> GOAL OF THE EXERCISE
Find the word "DGND" in the listing; pull out each line holding it.

> RECORD SET
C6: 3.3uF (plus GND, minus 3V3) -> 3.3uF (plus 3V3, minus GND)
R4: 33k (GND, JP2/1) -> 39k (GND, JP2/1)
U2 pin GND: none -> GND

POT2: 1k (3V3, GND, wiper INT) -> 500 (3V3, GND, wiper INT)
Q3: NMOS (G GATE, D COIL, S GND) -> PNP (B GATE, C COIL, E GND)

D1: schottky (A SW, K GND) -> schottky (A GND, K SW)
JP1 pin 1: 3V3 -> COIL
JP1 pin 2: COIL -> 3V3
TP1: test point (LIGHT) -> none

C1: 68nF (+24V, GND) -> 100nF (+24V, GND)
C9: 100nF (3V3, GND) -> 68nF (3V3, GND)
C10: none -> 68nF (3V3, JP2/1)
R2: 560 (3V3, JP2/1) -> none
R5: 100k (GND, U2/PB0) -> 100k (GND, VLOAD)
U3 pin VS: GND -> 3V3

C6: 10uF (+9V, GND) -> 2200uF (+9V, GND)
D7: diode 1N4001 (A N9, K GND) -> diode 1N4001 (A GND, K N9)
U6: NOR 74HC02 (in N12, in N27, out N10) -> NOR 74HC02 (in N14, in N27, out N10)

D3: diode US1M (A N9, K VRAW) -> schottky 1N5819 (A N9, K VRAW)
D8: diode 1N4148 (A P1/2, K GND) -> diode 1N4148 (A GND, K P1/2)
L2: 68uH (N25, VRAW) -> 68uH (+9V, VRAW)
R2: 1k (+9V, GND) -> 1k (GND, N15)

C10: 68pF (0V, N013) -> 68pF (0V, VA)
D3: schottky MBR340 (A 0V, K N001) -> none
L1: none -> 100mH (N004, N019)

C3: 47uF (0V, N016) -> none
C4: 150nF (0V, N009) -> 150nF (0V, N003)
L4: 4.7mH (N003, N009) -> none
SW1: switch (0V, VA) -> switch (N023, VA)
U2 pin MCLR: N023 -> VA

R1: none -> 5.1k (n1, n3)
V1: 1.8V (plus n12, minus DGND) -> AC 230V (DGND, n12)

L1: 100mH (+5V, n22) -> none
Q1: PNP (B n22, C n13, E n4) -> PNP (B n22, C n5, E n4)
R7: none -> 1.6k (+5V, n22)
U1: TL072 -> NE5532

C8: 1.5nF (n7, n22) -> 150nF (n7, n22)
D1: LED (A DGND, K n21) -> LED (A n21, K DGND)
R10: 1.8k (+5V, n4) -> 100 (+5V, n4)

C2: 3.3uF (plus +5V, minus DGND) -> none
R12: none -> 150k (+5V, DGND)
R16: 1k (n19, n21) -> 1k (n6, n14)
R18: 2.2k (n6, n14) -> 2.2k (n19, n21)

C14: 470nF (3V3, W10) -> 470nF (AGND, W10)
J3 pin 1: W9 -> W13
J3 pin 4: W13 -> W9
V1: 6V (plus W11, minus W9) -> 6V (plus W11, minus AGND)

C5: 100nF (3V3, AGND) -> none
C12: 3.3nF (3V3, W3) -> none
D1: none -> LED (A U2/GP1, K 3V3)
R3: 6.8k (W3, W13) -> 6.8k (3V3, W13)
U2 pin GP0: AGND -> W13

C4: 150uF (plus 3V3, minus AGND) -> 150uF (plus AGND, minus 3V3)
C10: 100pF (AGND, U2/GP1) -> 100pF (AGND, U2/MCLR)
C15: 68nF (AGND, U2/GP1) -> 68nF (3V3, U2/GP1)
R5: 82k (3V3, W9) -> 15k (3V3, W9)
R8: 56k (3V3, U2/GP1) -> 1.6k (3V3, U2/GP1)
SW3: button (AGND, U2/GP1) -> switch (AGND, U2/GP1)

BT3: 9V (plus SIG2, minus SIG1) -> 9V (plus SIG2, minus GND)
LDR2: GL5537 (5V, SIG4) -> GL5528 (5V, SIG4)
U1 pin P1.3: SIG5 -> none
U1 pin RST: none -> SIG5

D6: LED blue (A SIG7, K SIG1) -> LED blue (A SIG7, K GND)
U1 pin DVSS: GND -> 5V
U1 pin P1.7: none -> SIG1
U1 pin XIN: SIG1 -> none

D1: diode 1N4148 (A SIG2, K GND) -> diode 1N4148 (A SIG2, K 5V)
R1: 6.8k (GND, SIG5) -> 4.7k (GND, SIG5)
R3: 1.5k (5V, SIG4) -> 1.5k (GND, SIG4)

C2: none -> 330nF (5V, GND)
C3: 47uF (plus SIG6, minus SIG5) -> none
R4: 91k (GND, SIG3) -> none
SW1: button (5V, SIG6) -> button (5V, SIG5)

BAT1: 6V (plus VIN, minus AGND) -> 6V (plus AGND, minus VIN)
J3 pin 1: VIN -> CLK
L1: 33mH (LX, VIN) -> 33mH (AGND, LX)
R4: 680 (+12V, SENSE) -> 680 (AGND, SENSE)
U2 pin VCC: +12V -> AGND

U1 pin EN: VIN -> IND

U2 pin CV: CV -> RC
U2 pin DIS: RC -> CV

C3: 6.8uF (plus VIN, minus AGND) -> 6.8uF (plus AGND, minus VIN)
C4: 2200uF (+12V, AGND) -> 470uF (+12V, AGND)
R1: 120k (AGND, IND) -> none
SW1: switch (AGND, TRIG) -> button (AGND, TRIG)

> WRITTEN RESPONSE
V1: 1.8V (plus n12, minus DGND) -> AC 230V (DGND, n12)
D1: LED (A DGND, K n21) -> LED (A n21, K DGND)
C2: 3.3uF (plus +5V, minus DGND) -> none
R12: none -> 150k (+5V, DGND)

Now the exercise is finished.